Assignment: Please work out how many lines in the entries below include the string "orange", and reply with the number alone.

Dataset entries:
________________________

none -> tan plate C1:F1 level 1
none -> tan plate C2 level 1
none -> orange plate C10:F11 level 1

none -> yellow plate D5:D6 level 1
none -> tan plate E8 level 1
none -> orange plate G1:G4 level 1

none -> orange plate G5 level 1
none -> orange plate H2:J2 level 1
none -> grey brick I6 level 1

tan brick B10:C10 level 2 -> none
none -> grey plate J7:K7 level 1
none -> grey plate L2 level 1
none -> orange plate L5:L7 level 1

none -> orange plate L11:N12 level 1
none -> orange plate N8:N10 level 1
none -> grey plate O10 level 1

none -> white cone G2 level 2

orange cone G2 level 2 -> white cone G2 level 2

________________________

Expected answer: 8